◆ What you are asked to do ◆
What you return should be the lines of the data containing "degrees", each in full.

◆ Dataset records ◆

-------

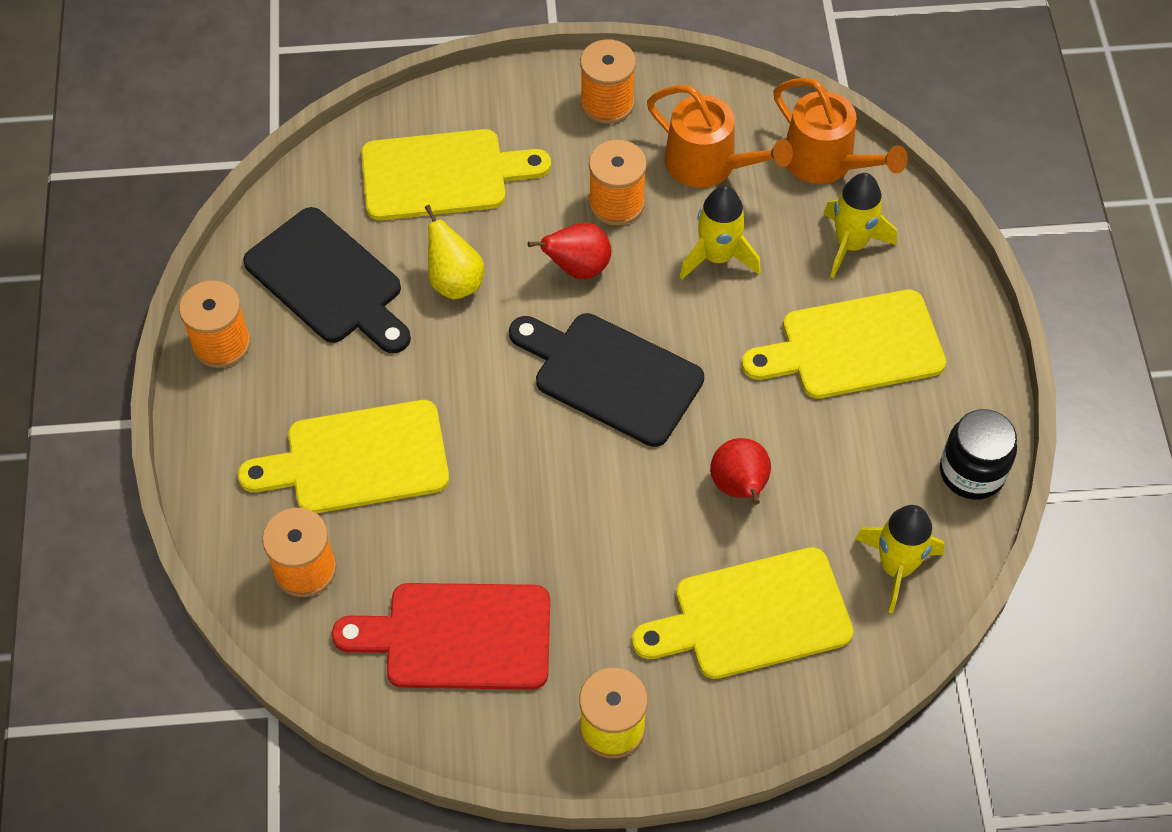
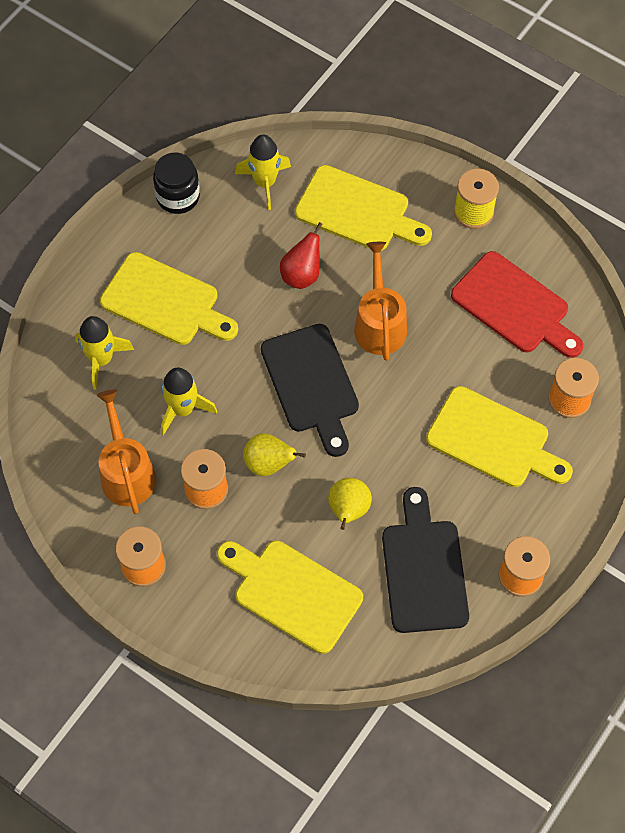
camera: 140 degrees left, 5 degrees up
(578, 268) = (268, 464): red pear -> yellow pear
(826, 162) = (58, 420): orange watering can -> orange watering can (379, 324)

-------

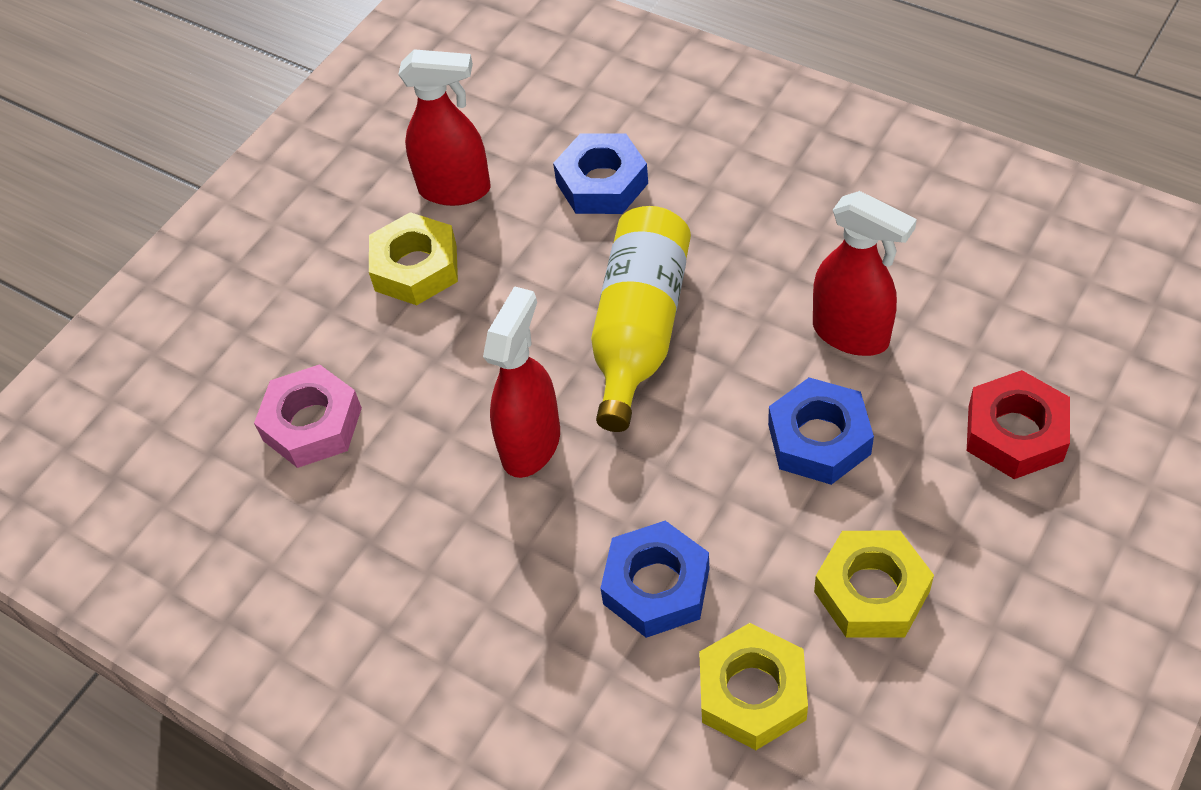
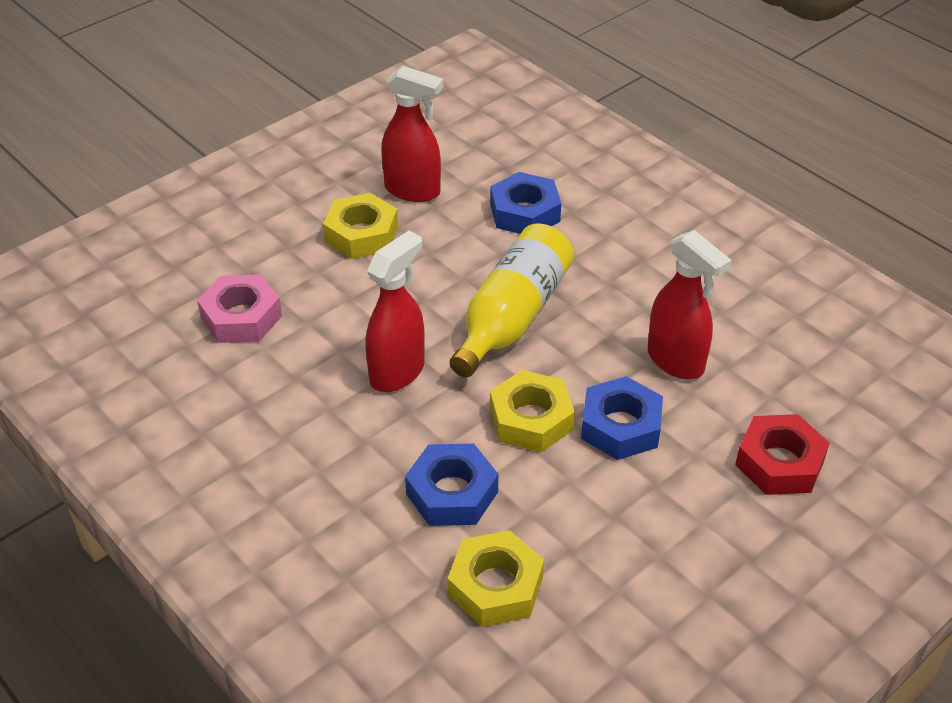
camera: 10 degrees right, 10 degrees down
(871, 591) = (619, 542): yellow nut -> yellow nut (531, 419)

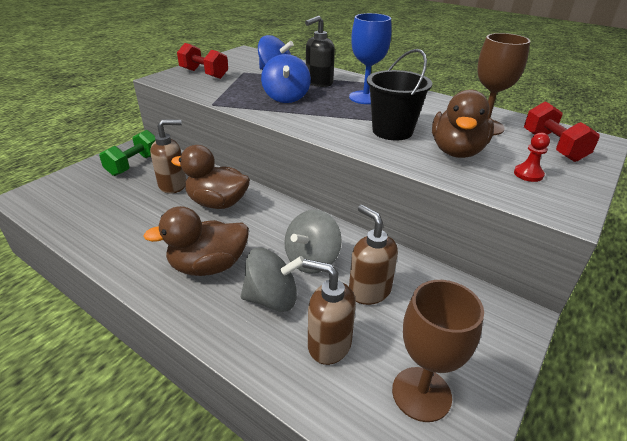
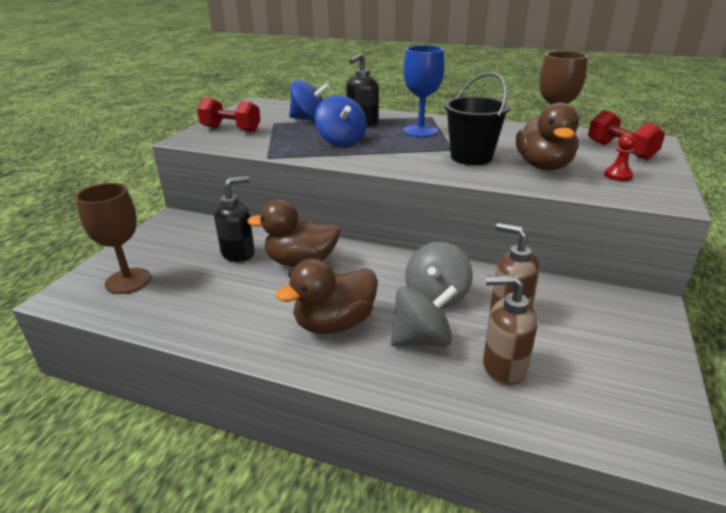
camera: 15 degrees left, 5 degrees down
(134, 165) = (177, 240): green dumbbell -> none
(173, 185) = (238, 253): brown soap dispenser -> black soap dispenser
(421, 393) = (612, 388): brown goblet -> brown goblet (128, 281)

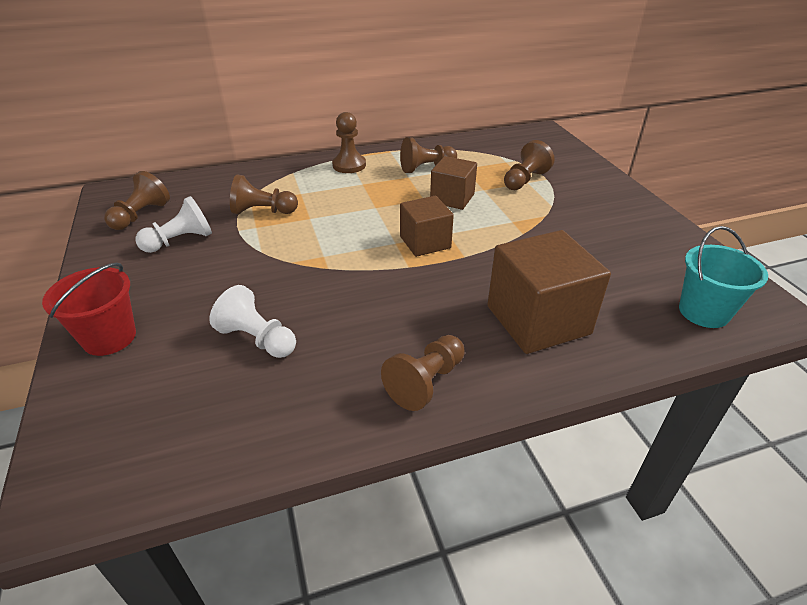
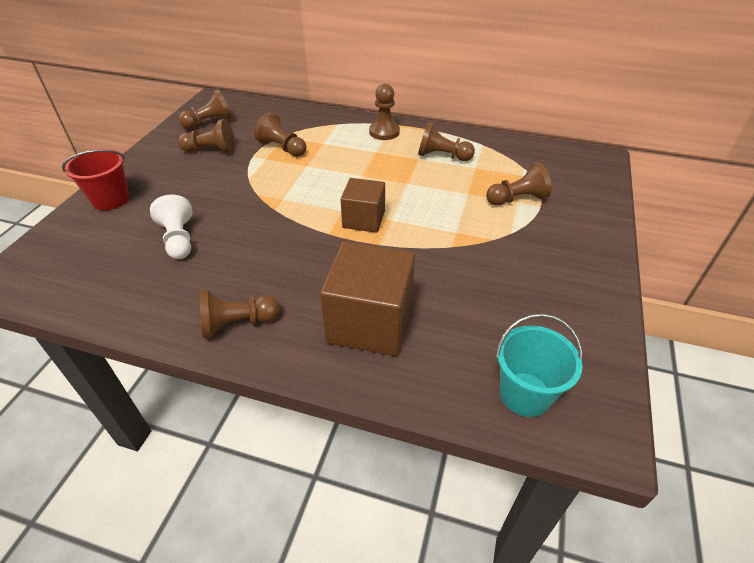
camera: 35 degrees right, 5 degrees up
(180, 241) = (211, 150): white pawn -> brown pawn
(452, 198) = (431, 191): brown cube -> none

-------

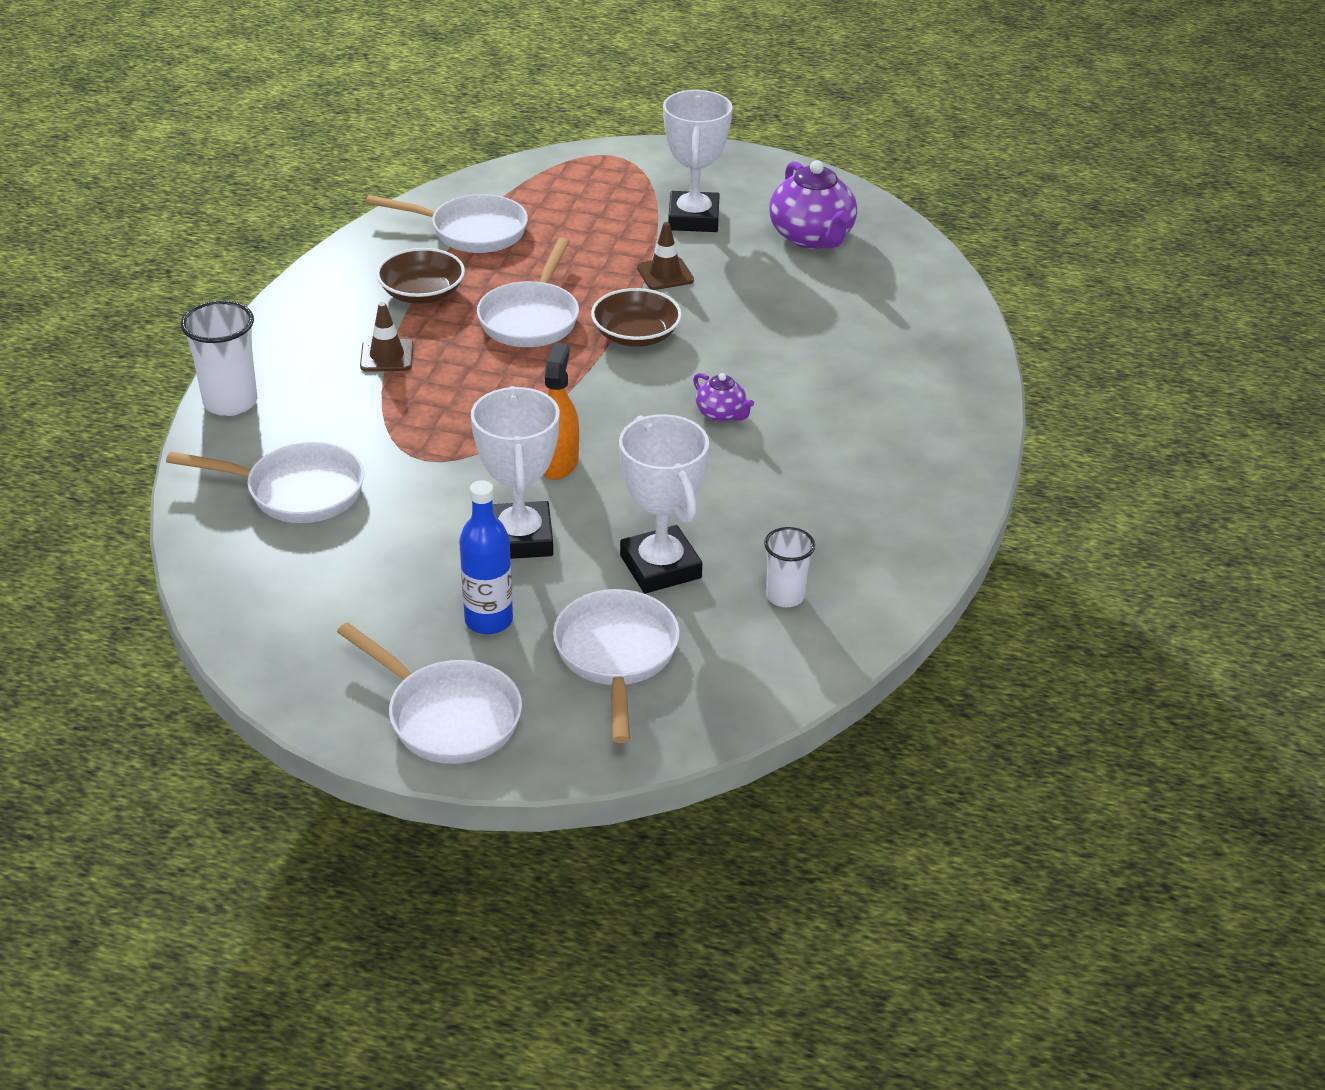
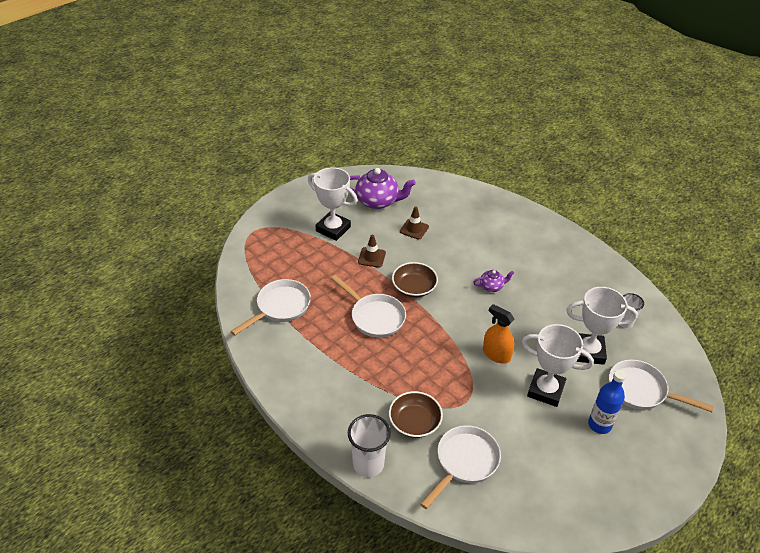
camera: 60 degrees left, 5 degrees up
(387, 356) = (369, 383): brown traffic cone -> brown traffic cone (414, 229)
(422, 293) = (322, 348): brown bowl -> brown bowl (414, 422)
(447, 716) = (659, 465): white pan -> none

-------

◆ Solution to the exercise ◆
camera: 140 degrees left, 5 degrees up
camera: 10 degrees right, 10 degrees down
camera: 15 degrees left, 5 degrees down
camera: 35 degrees right, 5 degrees up
camera: 60 degrees left, 5 degrees up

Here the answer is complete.